BEGIN EXTRACTED ENTRIES

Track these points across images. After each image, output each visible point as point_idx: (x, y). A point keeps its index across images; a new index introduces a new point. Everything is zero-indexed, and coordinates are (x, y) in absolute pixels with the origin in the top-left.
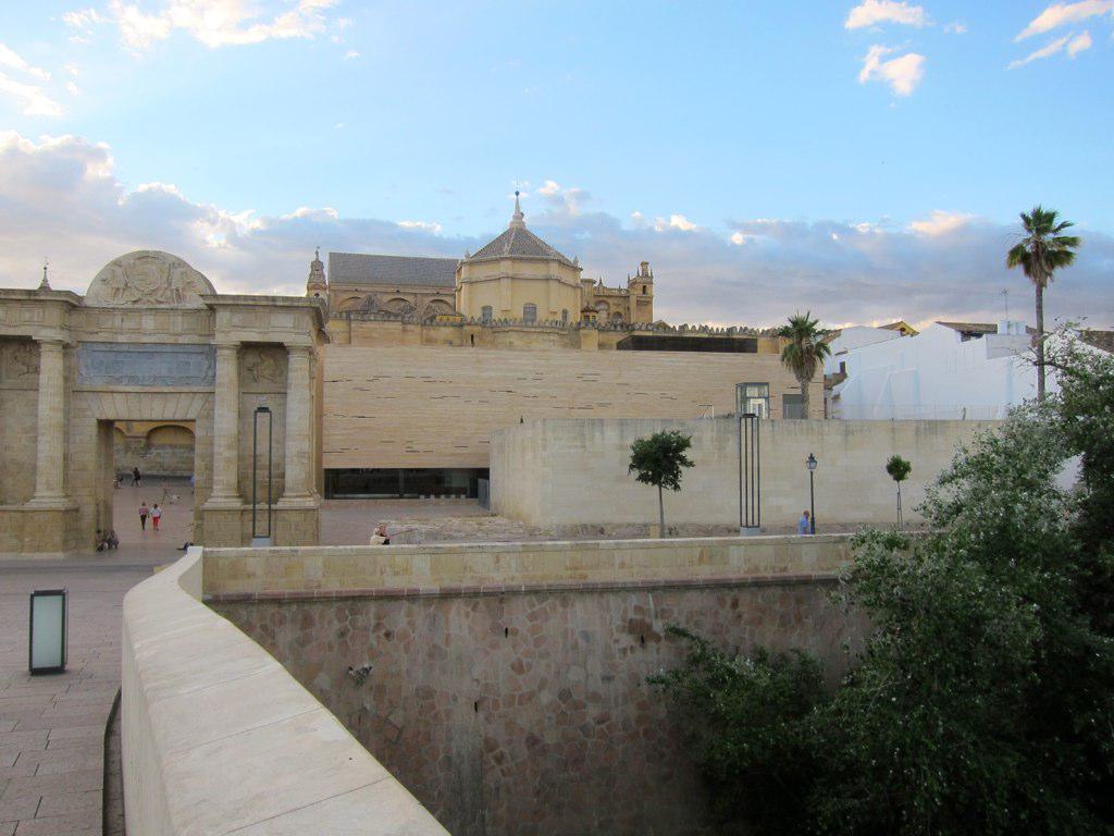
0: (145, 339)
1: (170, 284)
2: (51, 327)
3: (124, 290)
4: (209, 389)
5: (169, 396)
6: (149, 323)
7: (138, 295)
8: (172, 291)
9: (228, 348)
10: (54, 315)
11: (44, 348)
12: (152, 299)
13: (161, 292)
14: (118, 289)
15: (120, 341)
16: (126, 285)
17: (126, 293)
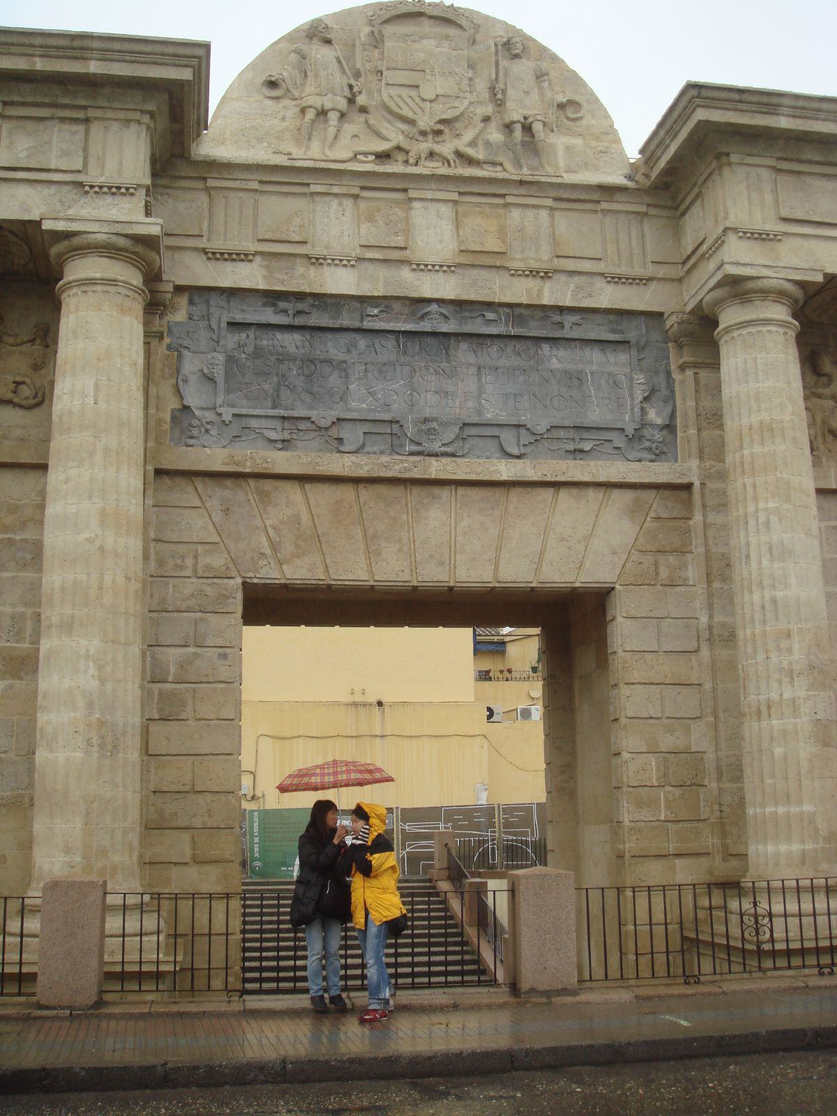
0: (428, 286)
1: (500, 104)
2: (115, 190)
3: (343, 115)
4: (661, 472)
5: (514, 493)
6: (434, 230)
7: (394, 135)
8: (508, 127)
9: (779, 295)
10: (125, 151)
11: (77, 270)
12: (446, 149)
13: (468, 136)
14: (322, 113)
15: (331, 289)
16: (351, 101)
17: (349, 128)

END EXTRACTED ENTRIES

GIVEN TASK :: Write out every one of the rows above without changing a single character, and leave the pictures out.

RESULT FOR THIS TASK ::
Track these points across images. After each image, output each visible point as point_idx: (x, y). A point keeps its index across images; a new index introduces a new point. Everything is zero-indexed, and coordinates are (x, y) in absolute pixels with the origin in the top-left.
0: (145, 339)
1: (170, 284)
2: (51, 327)
3: (124, 290)
4: (209, 389)
5: (169, 396)
6: (149, 323)
7: (138, 295)
8: (172, 291)
9: (228, 348)
10: (54, 315)
11: (44, 348)
12: (152, 299)
13: (161, 292)
14: (118, 289)
15: (120, 341)
16: (126, 285)
17: (126, 293)
0: (428, 286)
1: (500, 104)
2: (115, 190)
3: (343, 115)
4: (661, 472)
5: (514, 493)
6: (434, 230)
7: (394, 135)
8: (508, 127)
9: (779, 295)
10: (125, 151)
11: (77, 270)
12: (446, 149)
13: (468, 136)
14: (322, 113)
15: (331, 289)
16: (351, 101)
17: (349, 128)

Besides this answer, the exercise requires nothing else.